What you are asked to do — An exact copy of the entries is needed, with every line included.
[Opening Material for this exercise section]
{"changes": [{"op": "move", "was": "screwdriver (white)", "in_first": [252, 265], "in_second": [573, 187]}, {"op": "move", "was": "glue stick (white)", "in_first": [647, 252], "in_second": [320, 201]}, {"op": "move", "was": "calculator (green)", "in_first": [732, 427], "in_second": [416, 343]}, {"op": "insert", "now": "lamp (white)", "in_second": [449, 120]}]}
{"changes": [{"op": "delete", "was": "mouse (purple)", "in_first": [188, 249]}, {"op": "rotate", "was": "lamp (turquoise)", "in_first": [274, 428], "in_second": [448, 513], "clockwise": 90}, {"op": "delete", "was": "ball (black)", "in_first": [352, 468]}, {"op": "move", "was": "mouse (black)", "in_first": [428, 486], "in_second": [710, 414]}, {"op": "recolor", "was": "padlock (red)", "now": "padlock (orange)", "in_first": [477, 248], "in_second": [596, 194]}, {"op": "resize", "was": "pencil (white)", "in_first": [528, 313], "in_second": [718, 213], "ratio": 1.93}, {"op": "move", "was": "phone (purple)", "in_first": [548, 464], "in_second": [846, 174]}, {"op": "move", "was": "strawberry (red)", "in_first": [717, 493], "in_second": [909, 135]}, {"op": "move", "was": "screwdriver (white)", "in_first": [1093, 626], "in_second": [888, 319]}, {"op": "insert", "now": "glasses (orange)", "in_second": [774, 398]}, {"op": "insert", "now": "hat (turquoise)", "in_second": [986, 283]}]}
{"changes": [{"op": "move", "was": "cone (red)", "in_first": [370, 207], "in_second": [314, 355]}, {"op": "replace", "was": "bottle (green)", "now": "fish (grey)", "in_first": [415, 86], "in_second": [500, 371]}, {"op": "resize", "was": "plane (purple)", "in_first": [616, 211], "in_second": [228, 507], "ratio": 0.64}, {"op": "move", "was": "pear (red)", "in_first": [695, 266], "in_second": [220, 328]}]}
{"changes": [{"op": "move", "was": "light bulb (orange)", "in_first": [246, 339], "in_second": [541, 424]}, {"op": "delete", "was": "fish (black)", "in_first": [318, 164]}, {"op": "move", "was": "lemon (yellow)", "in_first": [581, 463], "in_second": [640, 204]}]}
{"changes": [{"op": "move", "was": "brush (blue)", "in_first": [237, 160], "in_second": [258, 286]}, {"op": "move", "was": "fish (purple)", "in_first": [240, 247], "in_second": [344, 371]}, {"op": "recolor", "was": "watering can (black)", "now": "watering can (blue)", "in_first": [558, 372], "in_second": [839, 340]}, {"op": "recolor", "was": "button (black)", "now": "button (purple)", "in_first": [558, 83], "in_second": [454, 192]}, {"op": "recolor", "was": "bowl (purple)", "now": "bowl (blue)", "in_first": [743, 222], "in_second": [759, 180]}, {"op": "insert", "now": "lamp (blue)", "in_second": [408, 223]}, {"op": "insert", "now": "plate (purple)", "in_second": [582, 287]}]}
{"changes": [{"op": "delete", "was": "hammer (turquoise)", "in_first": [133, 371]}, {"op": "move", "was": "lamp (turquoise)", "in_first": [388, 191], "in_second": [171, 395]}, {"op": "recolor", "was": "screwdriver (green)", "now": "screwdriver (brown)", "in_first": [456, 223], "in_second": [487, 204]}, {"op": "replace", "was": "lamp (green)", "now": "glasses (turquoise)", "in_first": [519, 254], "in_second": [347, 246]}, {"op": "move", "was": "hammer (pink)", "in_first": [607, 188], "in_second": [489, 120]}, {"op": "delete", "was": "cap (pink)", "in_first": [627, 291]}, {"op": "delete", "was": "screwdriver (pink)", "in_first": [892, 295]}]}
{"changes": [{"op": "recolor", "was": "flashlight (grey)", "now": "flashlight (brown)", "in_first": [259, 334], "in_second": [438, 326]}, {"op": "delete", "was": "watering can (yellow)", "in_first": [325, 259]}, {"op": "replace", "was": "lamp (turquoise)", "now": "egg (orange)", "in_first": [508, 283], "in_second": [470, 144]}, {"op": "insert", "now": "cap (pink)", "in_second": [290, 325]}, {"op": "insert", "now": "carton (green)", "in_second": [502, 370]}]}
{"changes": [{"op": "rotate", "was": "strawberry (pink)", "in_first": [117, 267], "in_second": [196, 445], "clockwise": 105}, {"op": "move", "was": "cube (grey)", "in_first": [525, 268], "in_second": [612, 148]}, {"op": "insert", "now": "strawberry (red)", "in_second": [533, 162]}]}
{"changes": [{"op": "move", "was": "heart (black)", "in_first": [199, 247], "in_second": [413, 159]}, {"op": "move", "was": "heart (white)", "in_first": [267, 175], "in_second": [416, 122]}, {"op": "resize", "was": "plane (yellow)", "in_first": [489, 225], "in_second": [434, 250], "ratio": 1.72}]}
[Closing Material for this exercise section]
Written solution —
{"changes": [{"op": "move", "was": "screwdriver (white)", "in_first": [252, 265], "in_second": [573, 187]}, {"op": "move", "was": "glue stick (white)", "in_first": [647, 252], "in_second": [320, 201]}, {"op": "move", "was": "calculator (green)", "in_first": [732, 427], "in_second": [416, 343]}, {"op": "insert", "now": "lamp (white)", "in_second": [449, 120]}]}
{"changes": [{"op": "delete", "was": "mouse (purple)", "in_first": [188, 249]}, {"op": "rotate", "was": "lamp (turquoise)", "in_first": [274, 428], "in_second": [448, 513], "clockwise": 90}, {"op": "delete", "was": "ball (black)", "in_first": [352, 468]}, {"op": "move", "was": "mouse (black)", "in_first": [428, 486], "in_second": [710, 414]}, {"op": "recolor", "was": "padlock (red)", "now": "padlock (orange)", "in_first": [477, 248], "in_second": [596, 194]}, {"op": "resize", "was": "pencil (white)", "in_first": [528, 313], "in_second": [718, 213], "ratio": 1.93}, {"op": "move", "was": "phone (purple)", "in_first": [548, 464], "in_second": [846, 174]}, {"op": "move", "was": "strawberry (red)", "in_first": [717, 493], "in_second": [909, 135]}, {"op": "move", "was": "screwdriver (white)", "in_first": [1093, 626], "in_second": [888, 319]}, {"op": "insert", "now": "glasses (orange)", "in_second": [774, 398]}, {"op": "insert", "now": "hat (turquoise)", "in_second": [986, 283]}]}
{"changes": [{"op": "move", "was": "cone (red)", "in_first": [370, 207], "in_second": [314, 355]}, {"op": "replace", "was": "bottle (green)", "now": "fish (grey)", "in_first": [415, 86], "in_second": [500, 371]}, {"op": "resize", "was": "plane (purple)", "in_first": [616, 211], "in_second": [228, 507], "ratio": 0.64}, {"op": "move", "was": "pear (red)", "in_first": [695, 266], "in_second": [220, 328]}]}
{"changes": [{"op": "move", "was": "light bulb (orange)", "in_first": [246, 339], "in_second": [541, 424]}, {"op": "delete", "was": "fish (black)", "in_first": [318, 164]}, {"op": "move", "was": "lemon (yellow)", "in_first": [581, 463], "in_second": [640, 204]}]}
{"changes": [{"op": "move", "was": "brush (blue)", "in_first": [237, 160], "in_second": [258, 286]}, {"op": "move", "was": "fish (purple)", "in_first": [240, 247], "in_second": [344, 371]}, {"op": "recolor", "was": "watering can (black)", "now": "watering can (blue)", "in_first": [558, 372], "in_second": [839, 340]}, {"op": "recolor", "was": "button (black)", "now": "button (purple)", "in_first": [558, 83], "in_second": [454, 192]}, {"op": "recolor", "was": "bowl (purple)", "now": "bowl (blue)", "in_first": [743, 222], "in_second": [759, 180]}, {"op": "insert", "now": "lamp (blue)", "in_second": [408, 223]}, {"op": "insert", "now": "plate (purple)", "in_second": [582, 287]}]}
{"changes": [{"op": "delete", "was": "hammer (turquoise)", "in_first": [133, 371]}, {"op": "move", "was": "lamp (turquoise)", "in_first": [388, 191], "in_second": [171, 395]}, {"op": "recolor", "was": "screwdriver (green)", "now": "screwdriver (brown)", "in_first": [456, 223], "in_second": [487, 204]}, {"op": "replace", "was": "lamp (green)", "now": "glasses (turquoise)", "in_first": [519, 254], "in_second": [347, 246]}, {"op": "move", "was": "hammer (pink)", "in_first": [607, 188], "in_second": [489, 120]}, {"op": "delete", "was": "cap (pink)", "in_first": [627, 291]}, {"op": "delete", "was": "screwdriver (pink)", "in_first": [892, 295]}]}
{"changes": [{"op": "recolor", "was": "flashlight (grey)", "now": "flashlight (brown)", "in_first": [259, 334], "in_second": [438, 326]}, {"op": "delete", "was": "watering can (yellow)", "in_first": [325, 259]}, {"op": "replace", "was": "lamp (turquoise)", "now": "egg (orange)", "in_first": [508, 283], "in_second": [470, 144]}, {"op": "insert", "now": "cap (pink)", "in_second": [290, 325]}, {"op": "insert", "now": "carton (green)", "in_second": [502, 370]}]}
{"changes": [{"op": "rotate", "was": "strawberry (pink)", "in_first": [117, 267], "in_second": [196, 445], "clockwise": 105}, {"op": "move", "was": "cube (grey)", "in_first": [525, 268], "in_second": [612, 148]}, {"op": "insert", "now": "strawberry (red)", "in_second": [533, 162]}]}
{"changes": [{"op": "move", "was": "heart (black)", "in_first": [199, 247], "in_second": [413, 159]}, {"op": "move", "was": "heart (white)", "in_first": [267, 175], "in_second": [416, 122]}, {"op": "resize", "was": "plane (yellow)", "in_first": [489, 225], "in_second": [434, 250], "ratio": 1.72}]}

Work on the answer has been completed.